(EXERCISE DIRECTIONS)
Please write out all of the data below exactly, without including the pictures.

(RECORDS SHOWN)
----------------------------------------

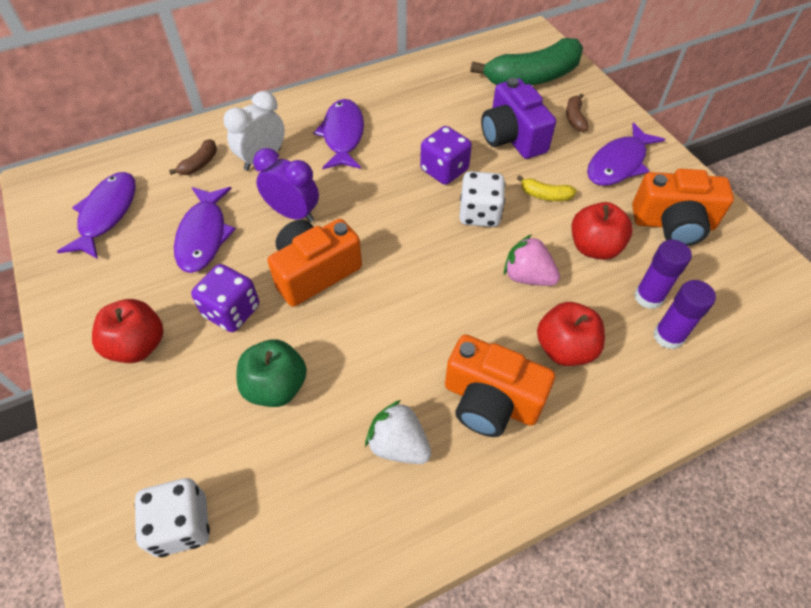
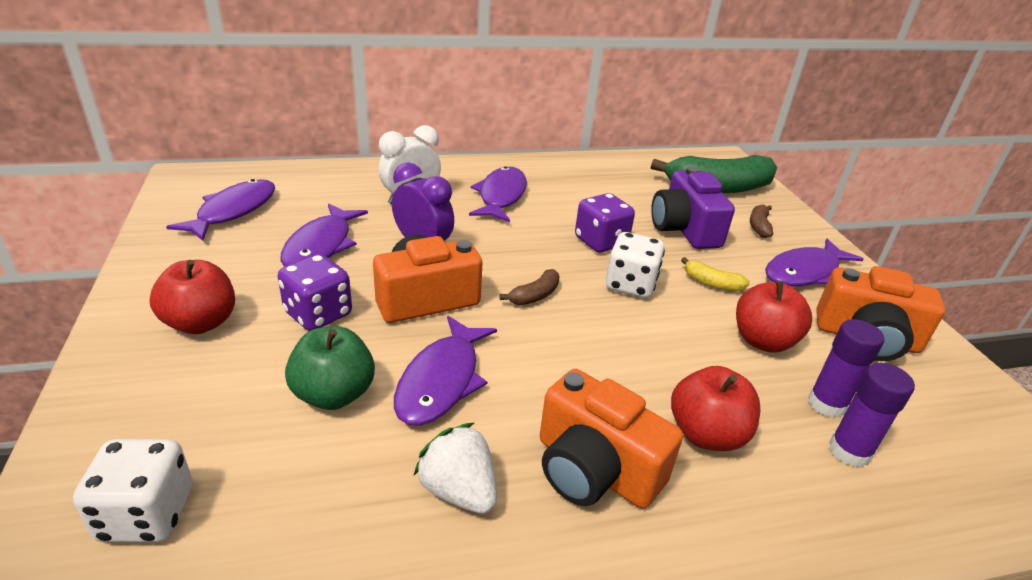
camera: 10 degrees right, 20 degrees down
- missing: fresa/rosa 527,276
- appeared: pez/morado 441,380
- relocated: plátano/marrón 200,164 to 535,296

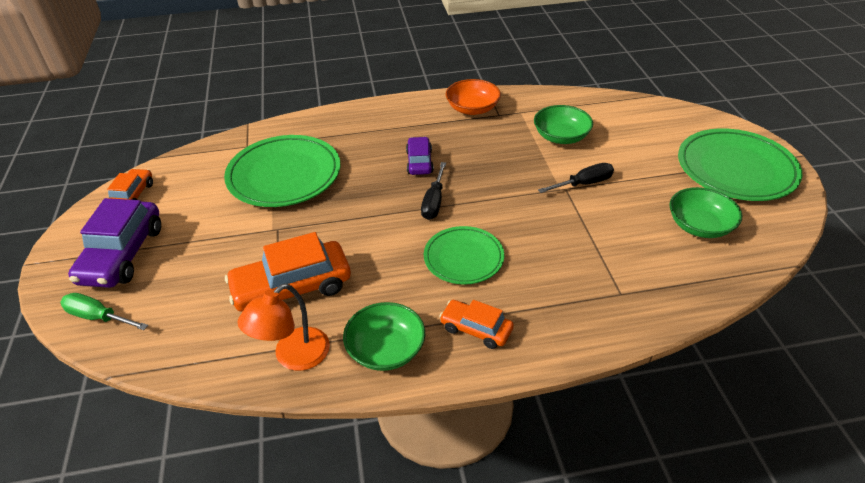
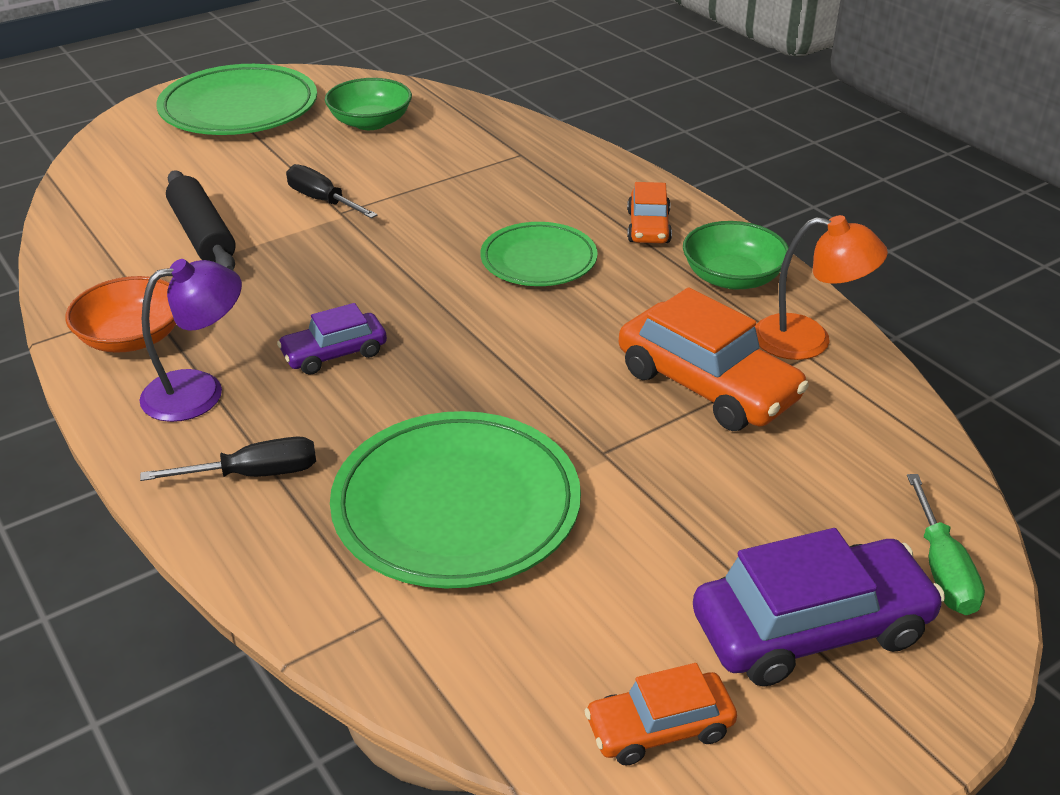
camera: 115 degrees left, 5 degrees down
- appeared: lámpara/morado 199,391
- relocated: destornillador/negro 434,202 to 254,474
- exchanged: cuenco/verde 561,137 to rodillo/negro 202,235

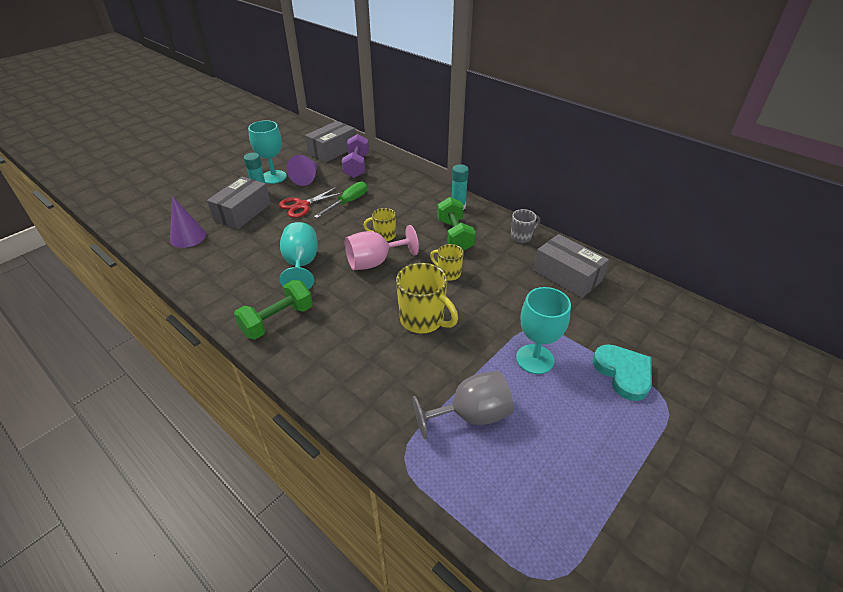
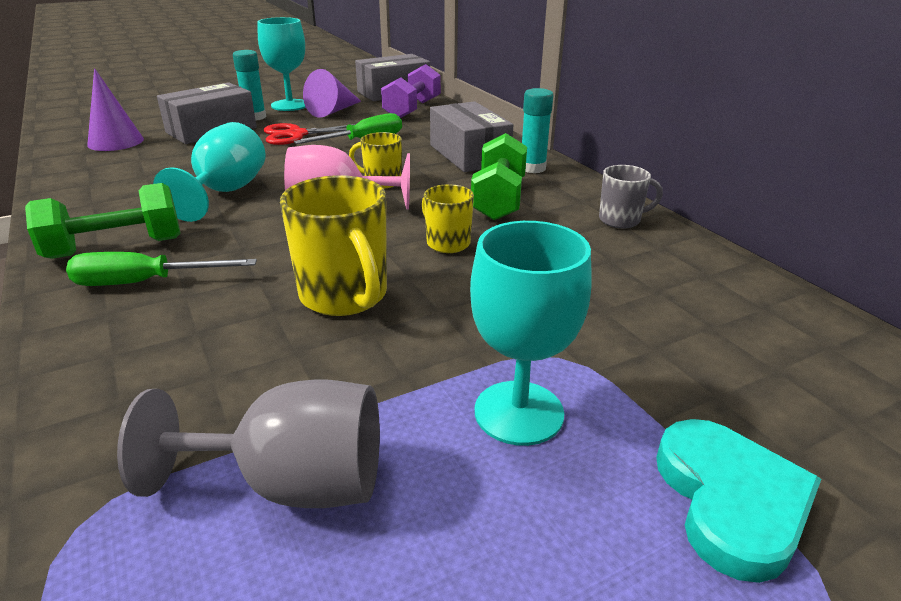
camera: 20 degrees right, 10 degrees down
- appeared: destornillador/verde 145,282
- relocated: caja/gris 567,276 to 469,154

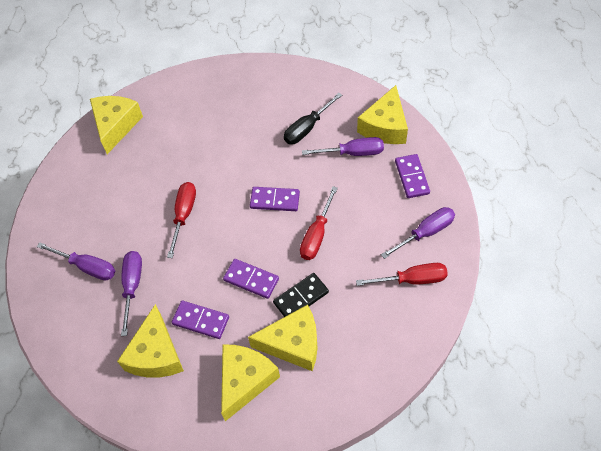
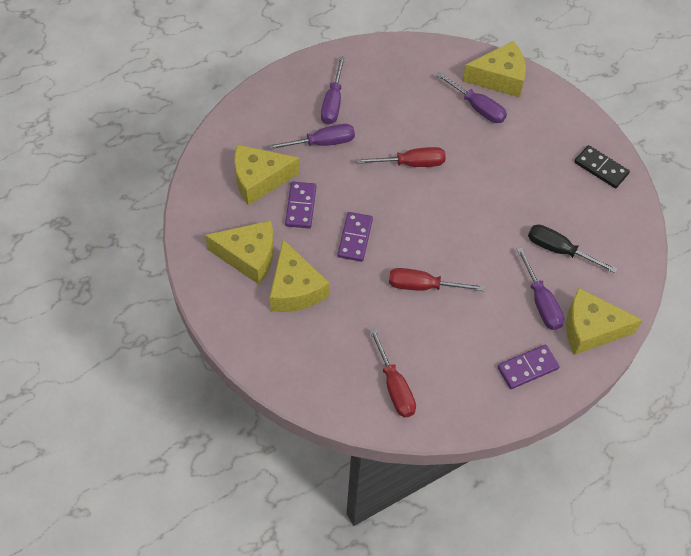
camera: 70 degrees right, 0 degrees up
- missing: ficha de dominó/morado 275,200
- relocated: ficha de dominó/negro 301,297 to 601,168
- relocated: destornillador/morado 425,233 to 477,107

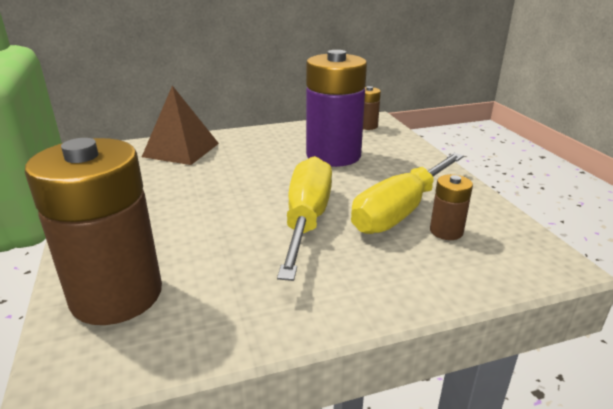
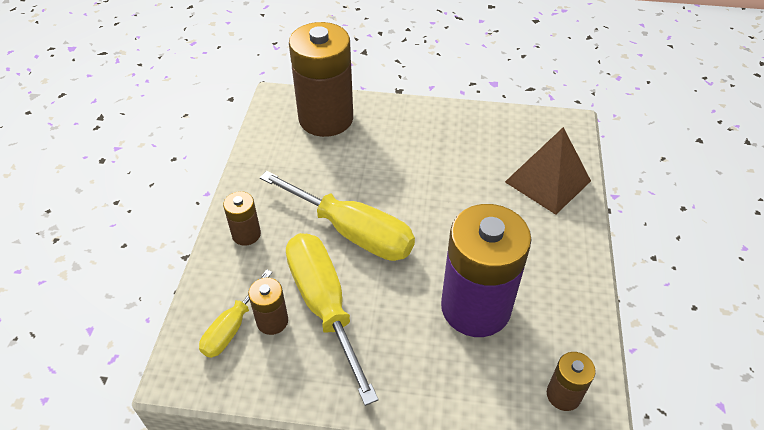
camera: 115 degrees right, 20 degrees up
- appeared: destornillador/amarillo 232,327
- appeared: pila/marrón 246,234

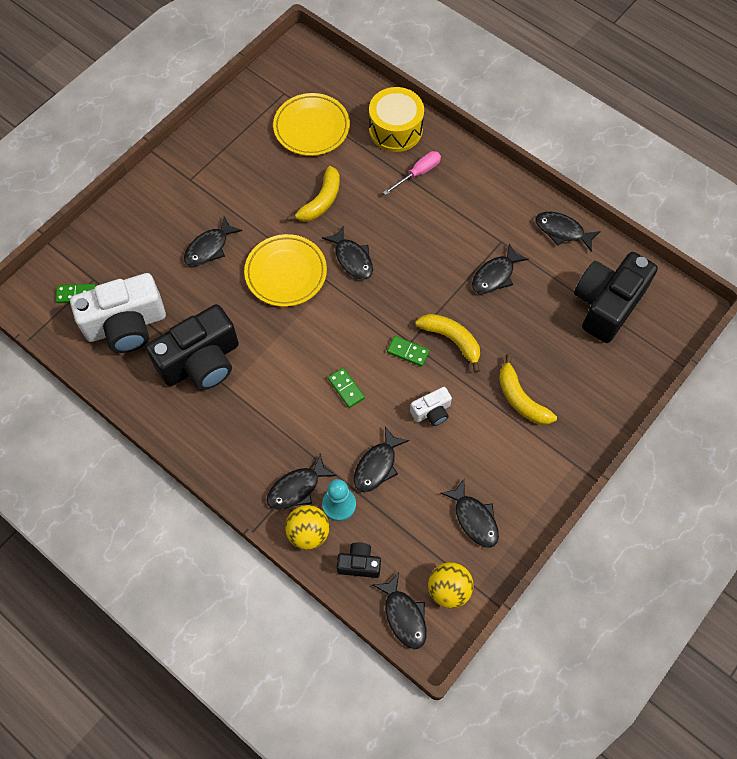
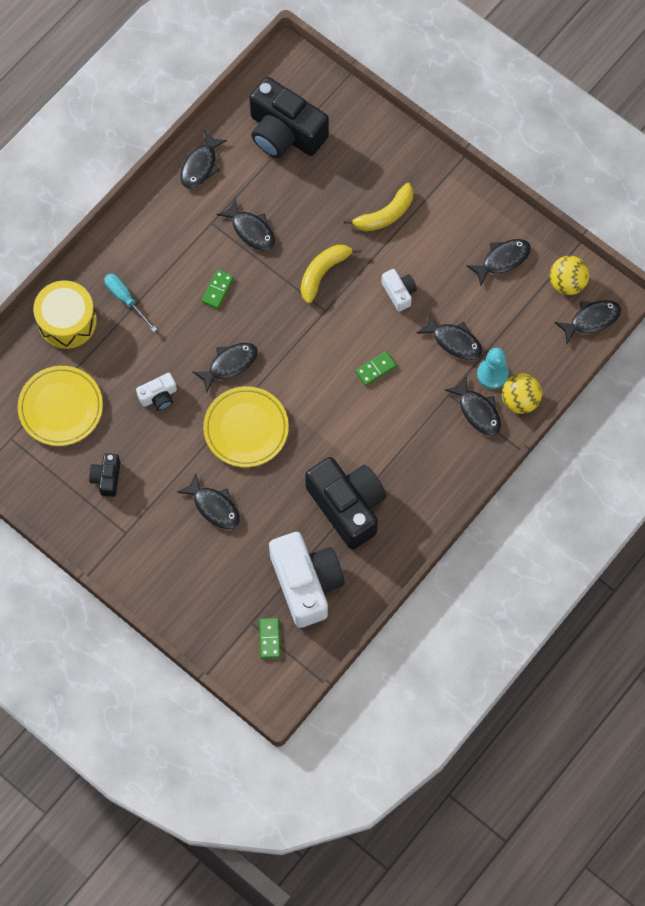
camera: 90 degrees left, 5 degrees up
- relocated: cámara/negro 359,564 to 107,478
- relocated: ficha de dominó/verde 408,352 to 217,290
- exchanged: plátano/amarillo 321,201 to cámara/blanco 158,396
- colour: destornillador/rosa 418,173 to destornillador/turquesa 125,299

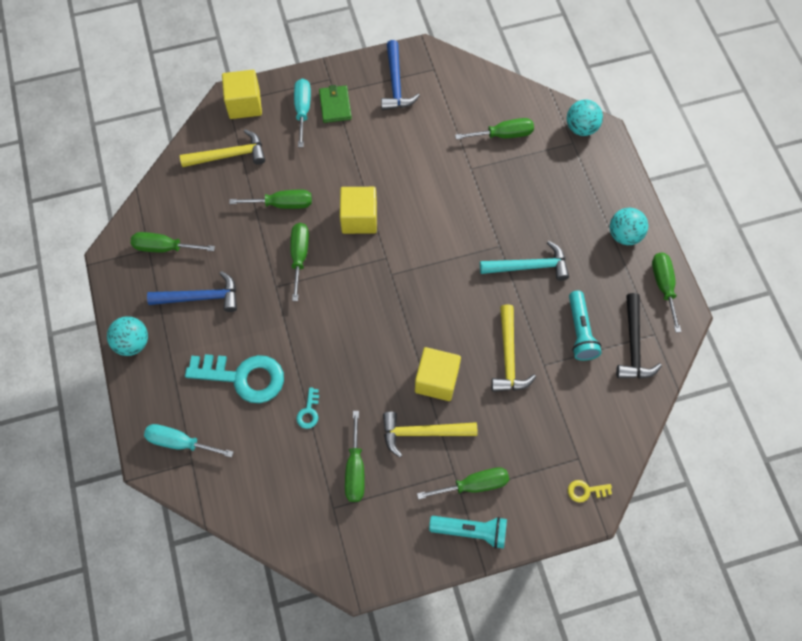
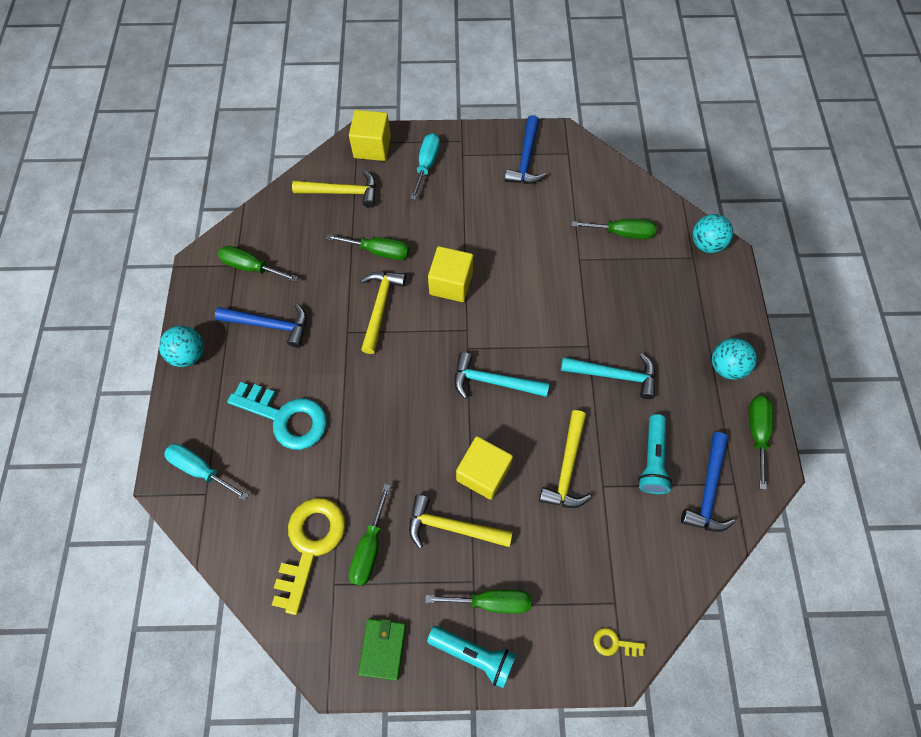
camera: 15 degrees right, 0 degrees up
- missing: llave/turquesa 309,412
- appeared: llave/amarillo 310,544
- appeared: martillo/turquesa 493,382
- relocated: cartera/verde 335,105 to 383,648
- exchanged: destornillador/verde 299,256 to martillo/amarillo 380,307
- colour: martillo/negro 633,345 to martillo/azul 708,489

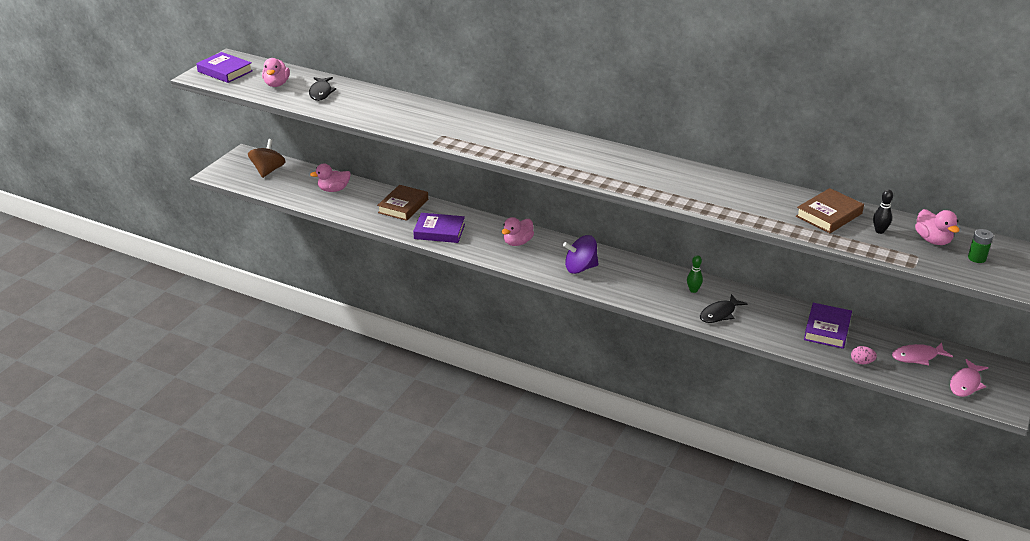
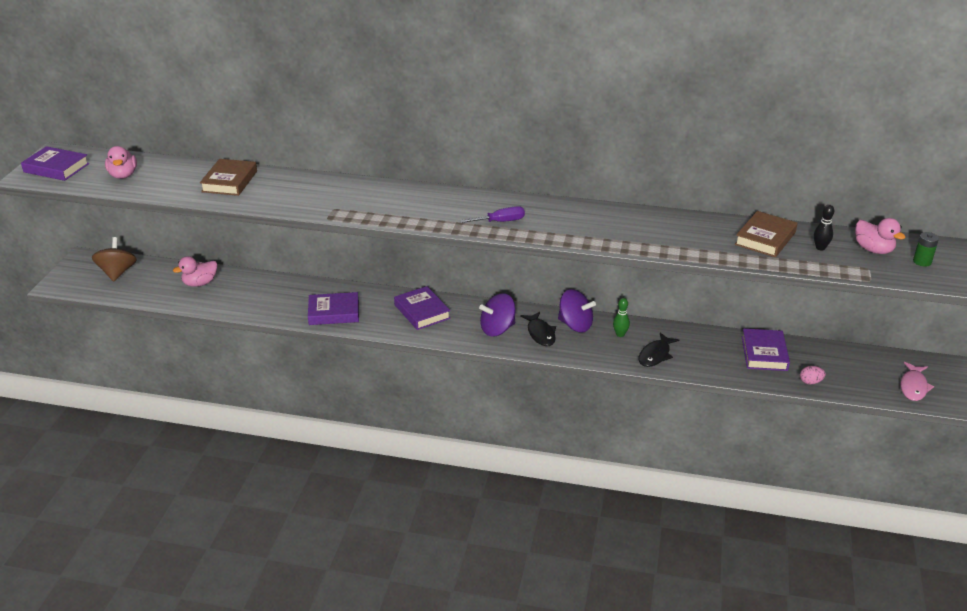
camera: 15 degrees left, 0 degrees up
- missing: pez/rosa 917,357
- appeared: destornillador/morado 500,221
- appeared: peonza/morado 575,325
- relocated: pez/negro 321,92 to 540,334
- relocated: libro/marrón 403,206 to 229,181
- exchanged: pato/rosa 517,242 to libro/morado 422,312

----------------------------------------

(EXPECTED ANSWER)
camera: 10 degrees right, 20 degrees down
- missing: fresa/rosa 527,276
- appeared: pez/morado 441,380
- relocated: plátano/marrón 200,164 to 535,296

camera: 115 degrees left, 5 degrees down
- appeared: lámpara/morado 199,391
- relocated: destornillador/negro 434,202 to 254,474
- exchanged: cuenco/verde 561,137 to rodillo/negro 202,235

camera: 20 degrees right, 10 degrees down
- appeared: destornillador/verde 145,282
- relocated: caja/gris 567,276 to 469,154

camera: 70 degrees right, 0 degrees up
- missing: ficha de dominó/morado 275,200
- relocated: ficha de dominó/negro 301,297 to 601,168
- relocated: destornillador/morado 425,233 to 477,107

camera: 115 degrees right, 20 degrees up
- appeared: destornillador/amarillo 232,327
- appeared: pila/marrón 246,234

camera: 90 degrees left, 5 degrees up
- relocated: cámara/negro 359,564 to 107,478
- relocated: ficha de dominó/verde 408,352 to 217,290
- exchanged: plátano/amarillo 321,201 to cámara/blanco 158,396
- colour: destornillador/rosa 418,173 to destornillador/turquesa 125,299

camera: 15 degrees right, 0 degrees up
- missing: llave/turquesa 309,412
- appeared: llave/amarillo 310,544
- appeared: martillo/turquesa 493,382
- relocated: cartera/verde 335,105 to 383,648
- exchanged: destornillador/verde 299,256 to martillo/amarillo 380,307
- colour: martillo/negro 633,345 to martillo/azul 708,489

camera: 15 degrees left, 0 degrees up
- missing: pez/rosa 917,357
- appeared: destornillador/morado 500,221
- appeared: peonza/morado 575,325
- relocated: pez/negro 321,92 to 540,334
- relocated: libro/marrón 403,206 to 229,181
- exchanged: pato/rosa 517,242 to libro/morado 422,312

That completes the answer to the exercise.